> **Exercise brief**:
In your answer, set down the records below exactly as they stand, omitting pictures.

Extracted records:
——————————
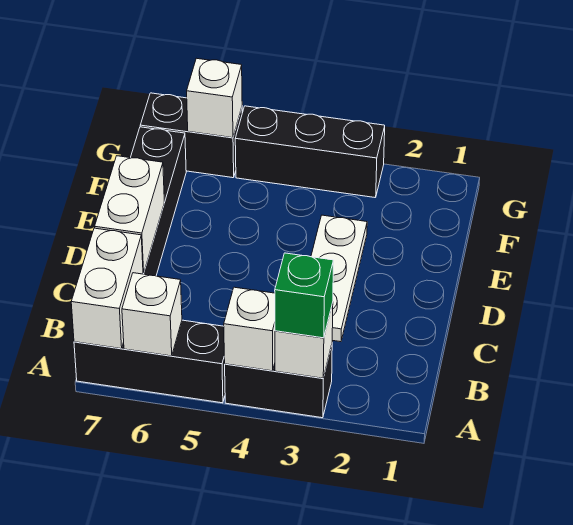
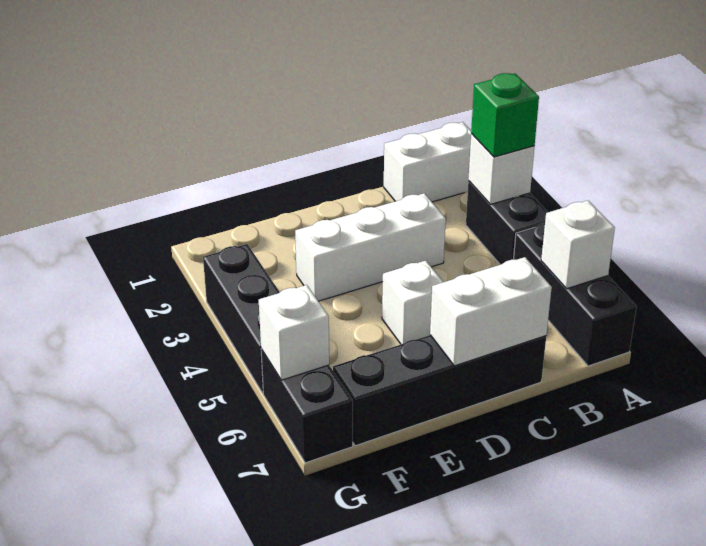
white brick A4 level 2 -> white brick D5 level 1
white brick A7:B7 level 2 -> white brick A1:B1 level 1
white plate C3:E3 level 1 -> white brick C3:E3 level 1

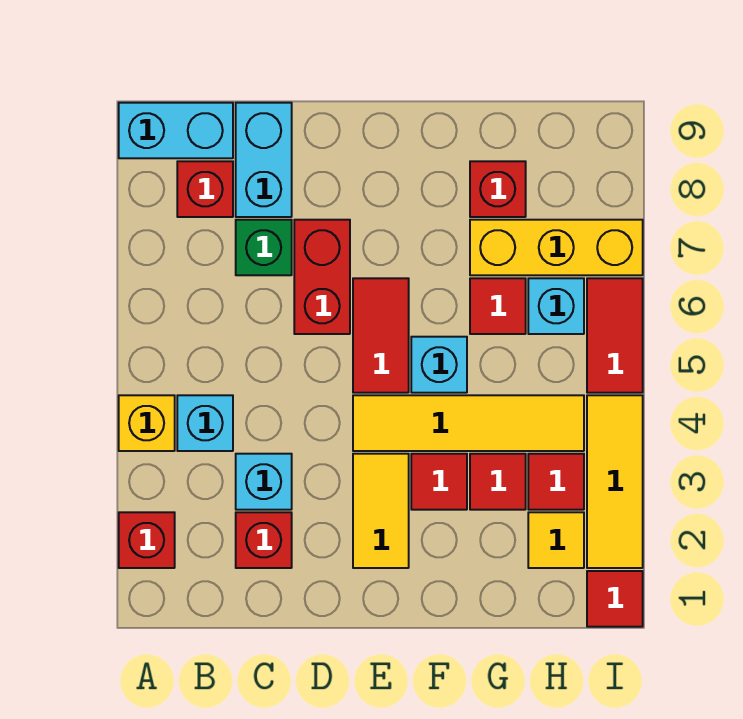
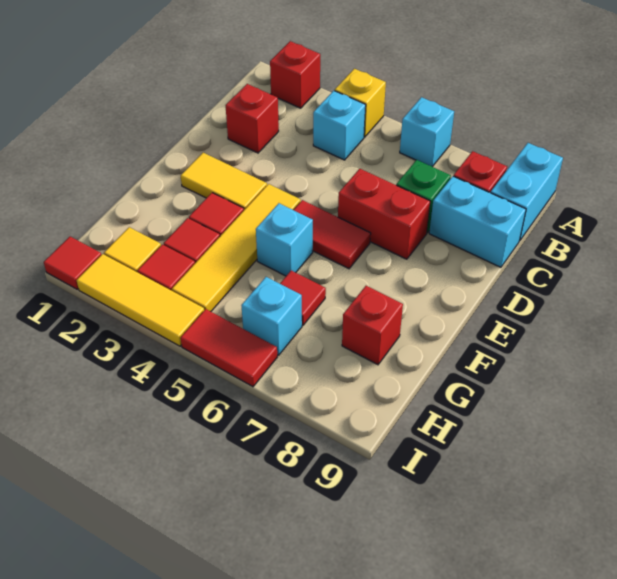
cyan brick C3 level 1 -> cyan brick A6 level 1
yellow brick G7:I7 level 1 -> none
——————————
> **Response to this exercise**:
white brick A4 level 2 -> white brick D5 level 1
white brick A7:B7 level 2 -> white brick A1:B1 level 1
white plate C3:E3 level 1 -> white brick C3:E3 level 1

cyan brick C3 level 1 -> cyan brick A6 level 1
yellow brick G7:I7 level 1 -> none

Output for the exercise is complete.